▸ The data
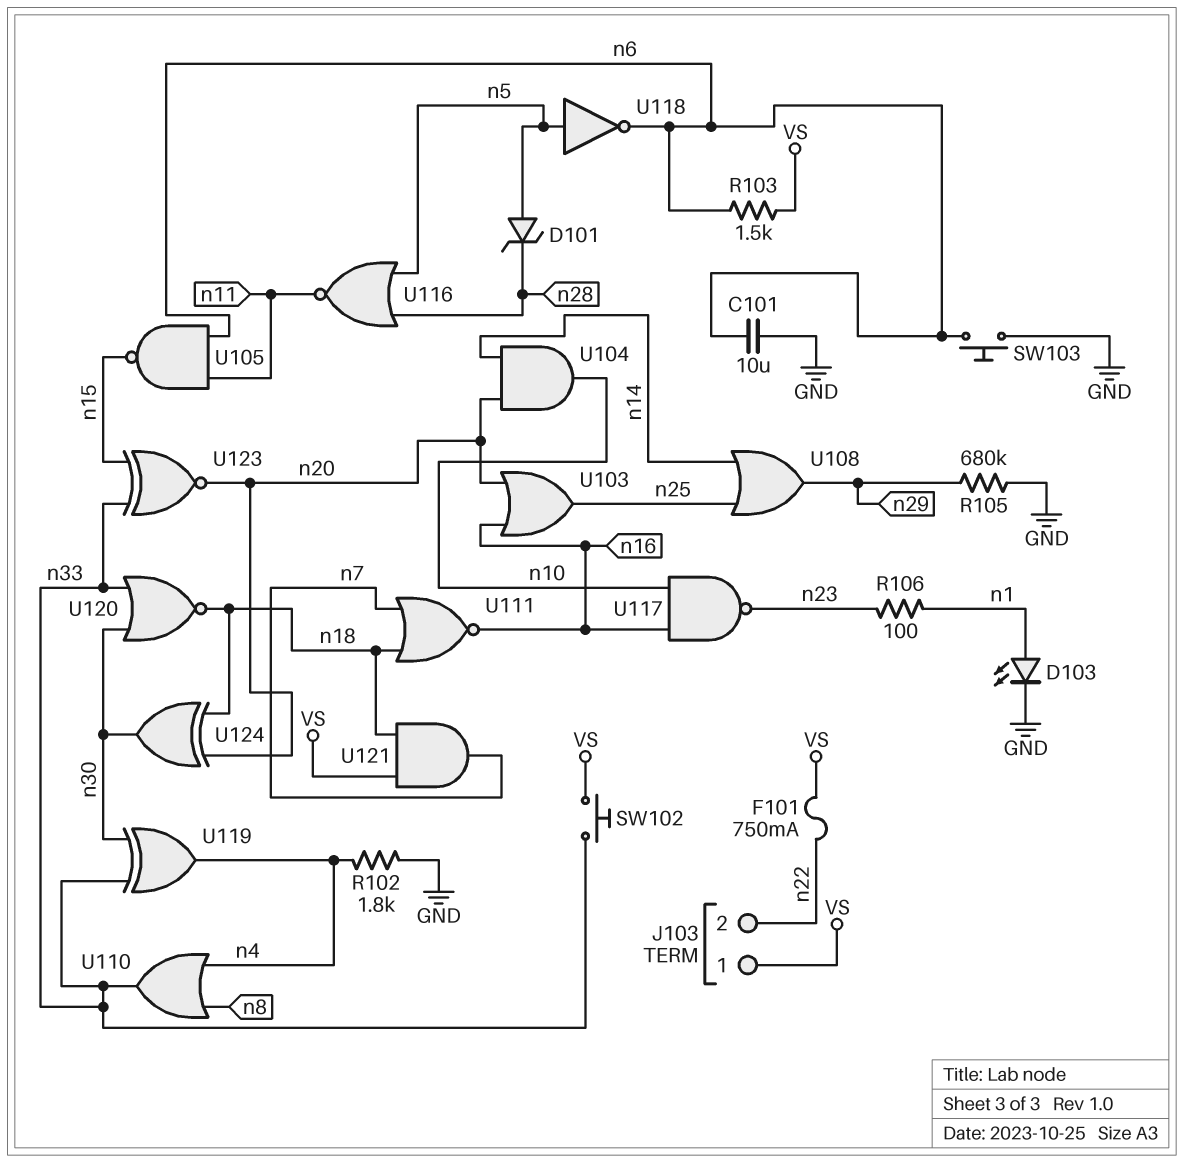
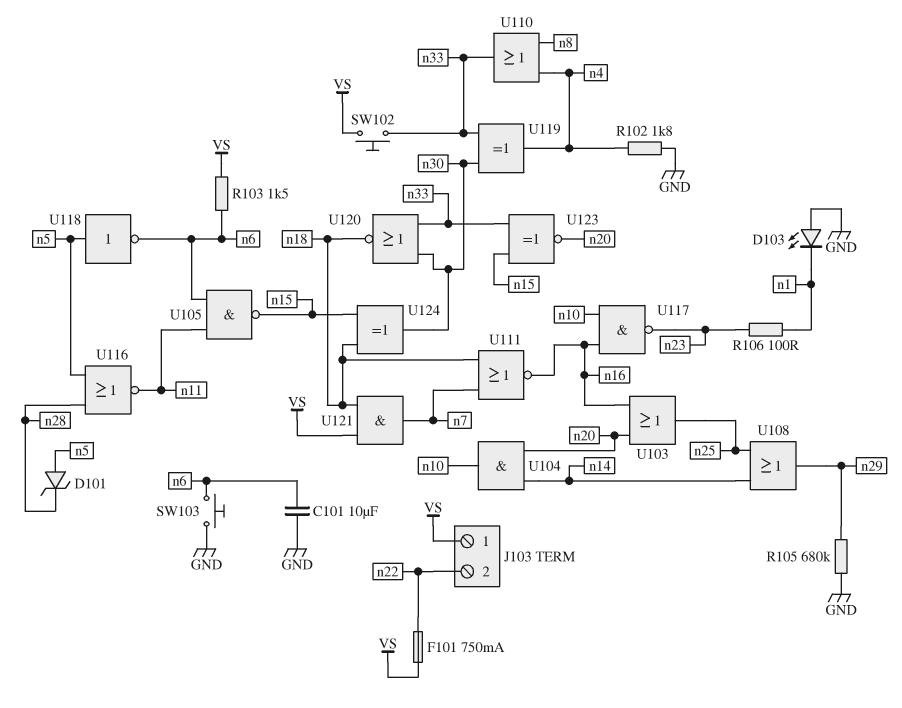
D103: LED (A n1, K GND) -> LED (A GND, K n1)
U124: XOR (in n18, in n20, out n30) -> XOR (in n15, in n18, out n30)

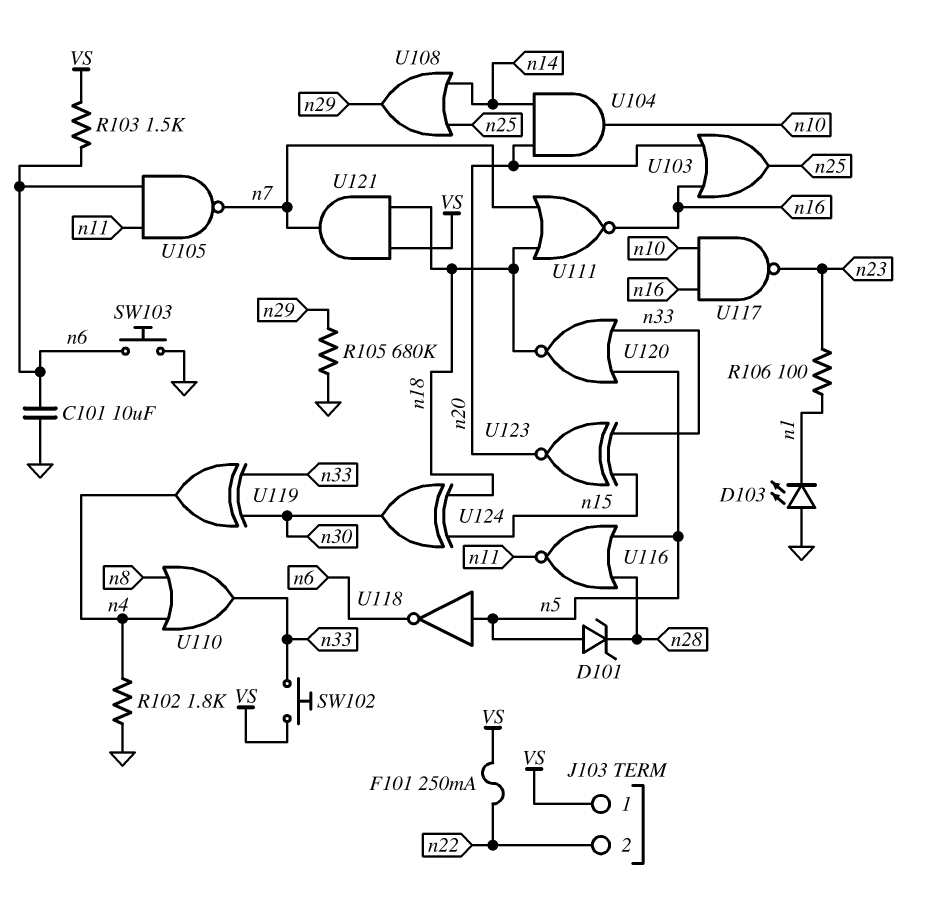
F101: 750mA (VS, n22) -> 250mA (VS, n22)
U105: NAND (in n6, in n11, out n15) -> NAND (in n6, in n11, out n7)
U120: NOR (in n30, in n33, out n18) -> NOR (in n5, in n33, out n18)

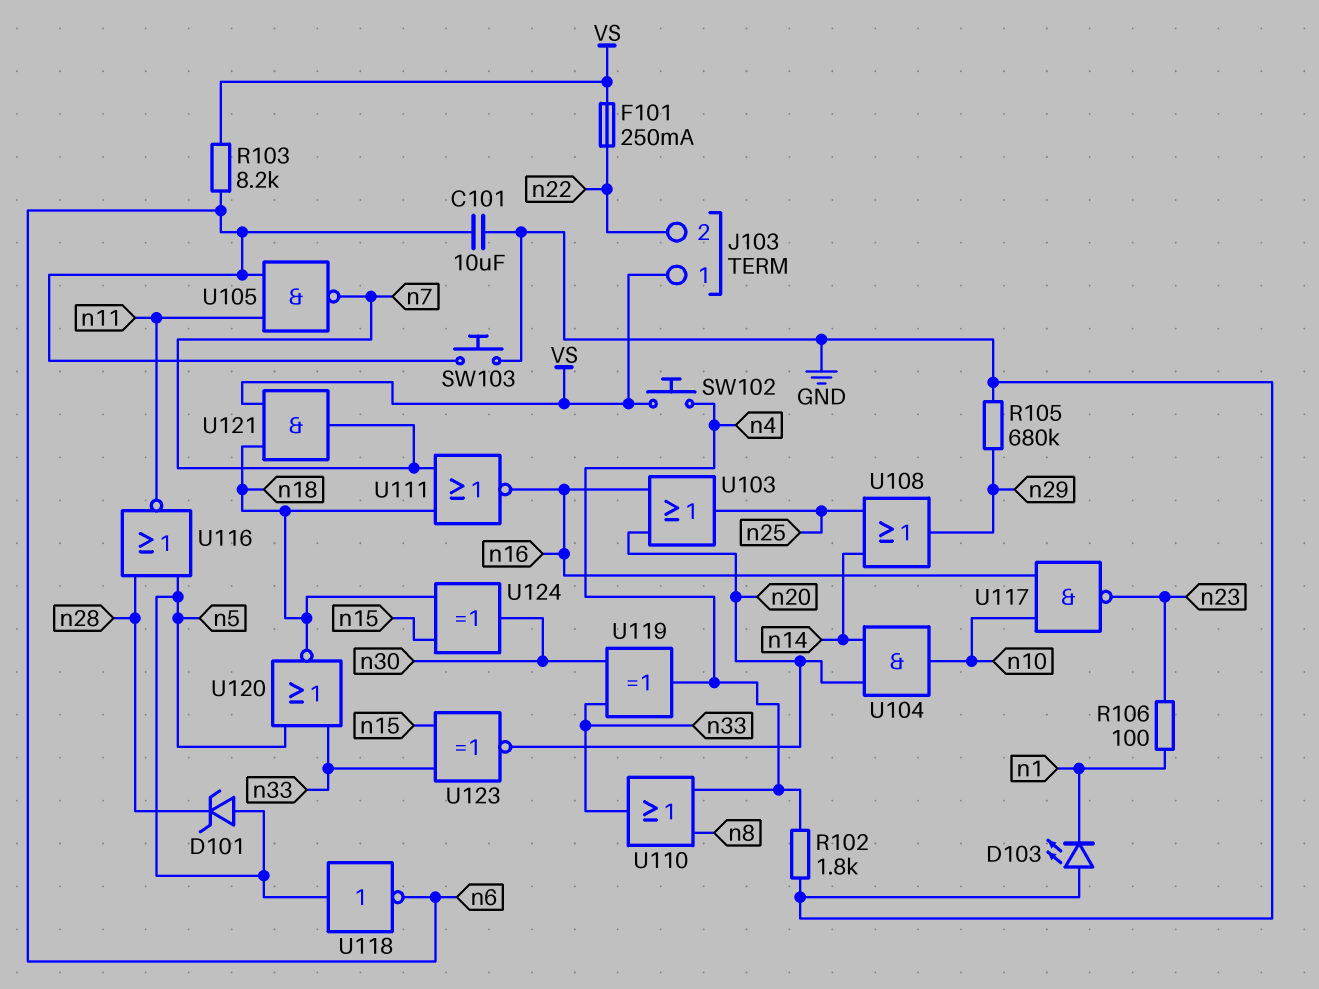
R103: 1.5k (VS, n6) -> 8.2k (VS, n6)
SW102: button (VS, n33) -> button (VS, n4)

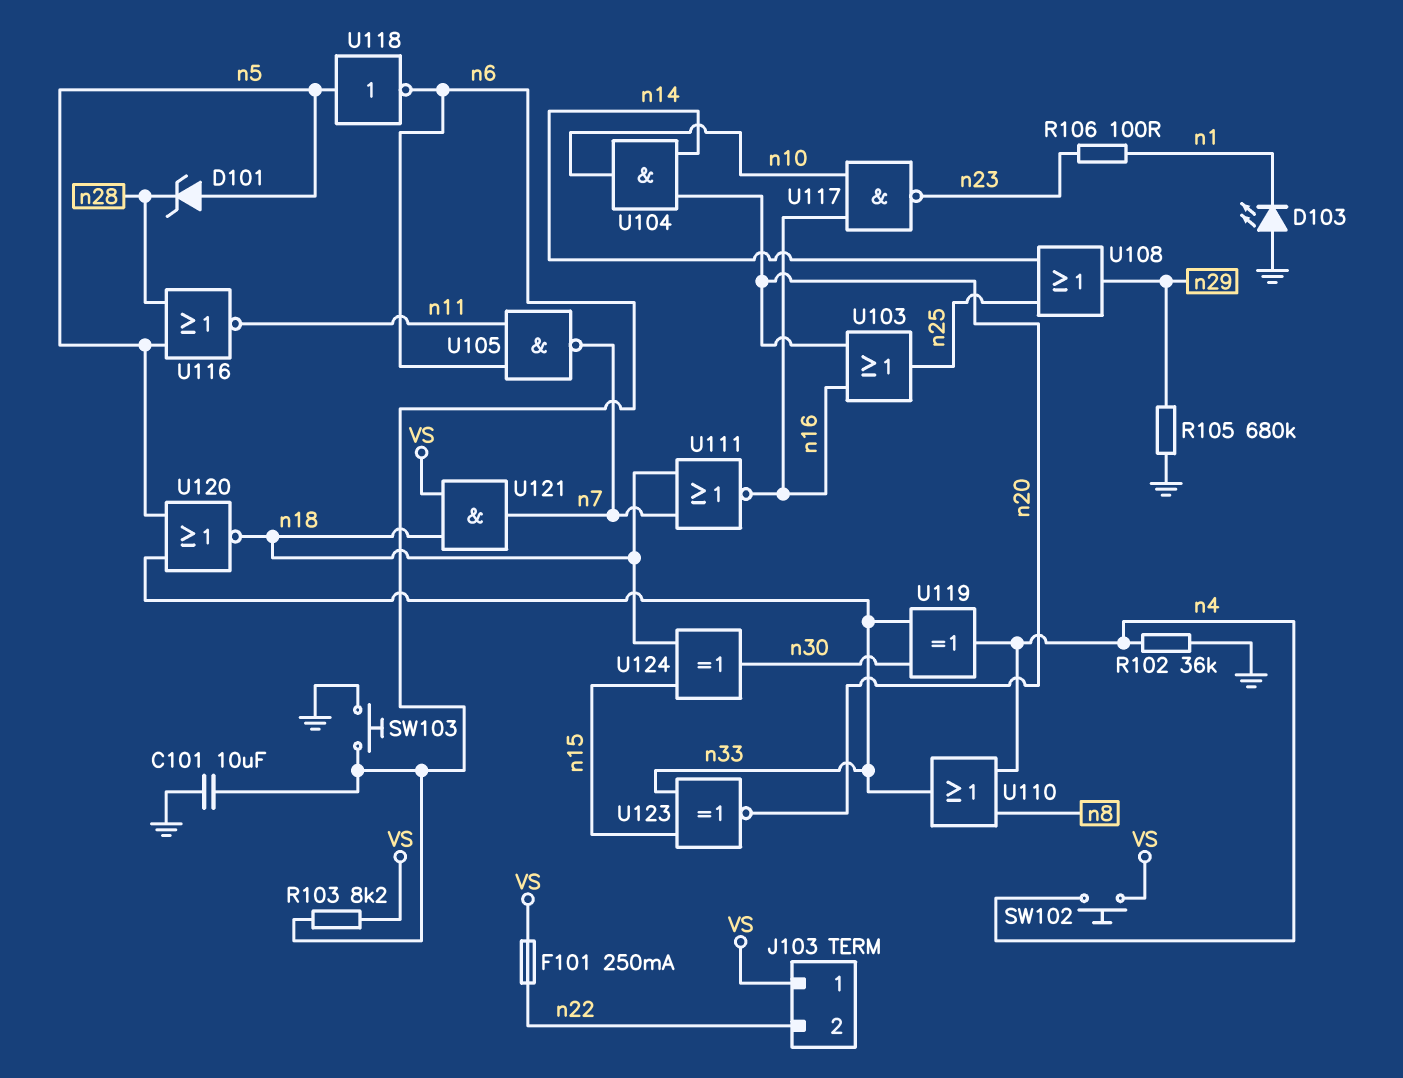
R102: 1.8k (GND, n4) -> 36k (GND, n4)

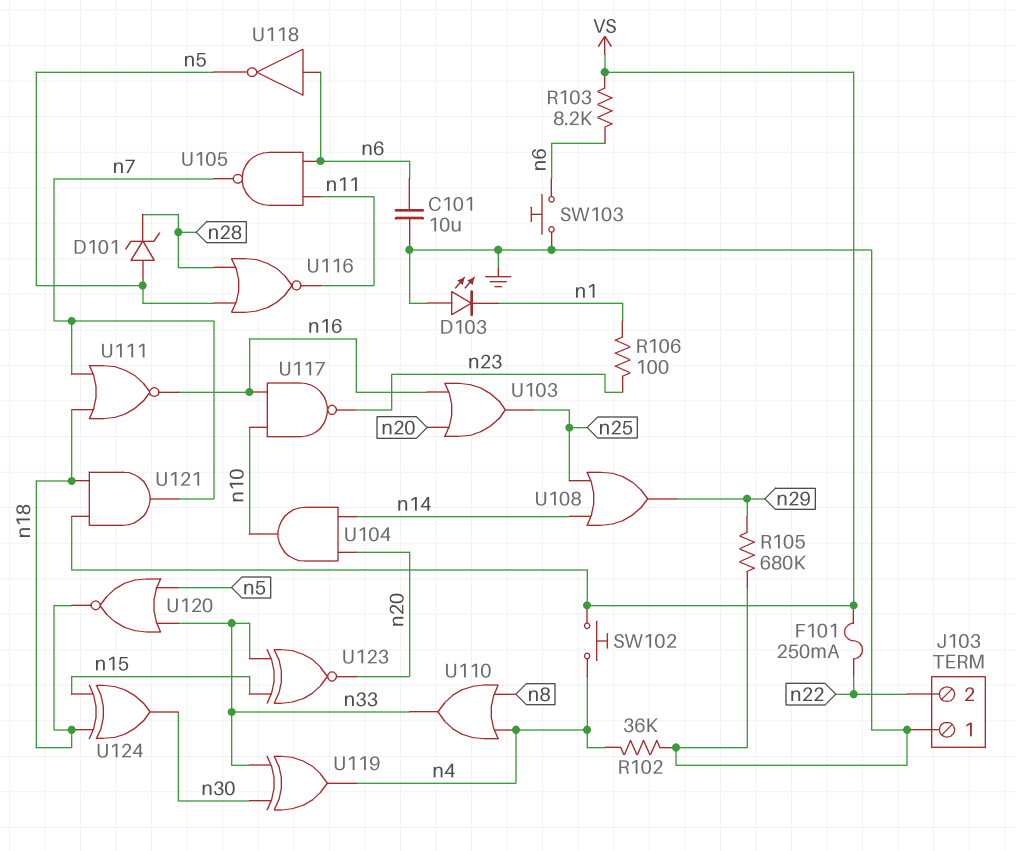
J103 pin 1: VS -> GND
U118: NOT (in n5, out n6) -> NOT (in n6, out n5)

▸ Your objective
Please write out the lines above exactly, from the one that contains "U120: NOR (in" through the final line, and include none of the pictures.

▸ Solution
U120: NOR (in n30, in n33, out n18) -> NOR (in n5, in n33, out n18)

R103: 1.5k (VS, n6) -> 8.2k (VS, n6)
SW102: button (VS, n33) -> button (VS, n4)

R102: 1.8k (GND, n4) -> 36k (GND, n4)

J103 pin 1: VS -> GND
U118: NOT (in n5, out n6) -> NOT (in n6, out n5)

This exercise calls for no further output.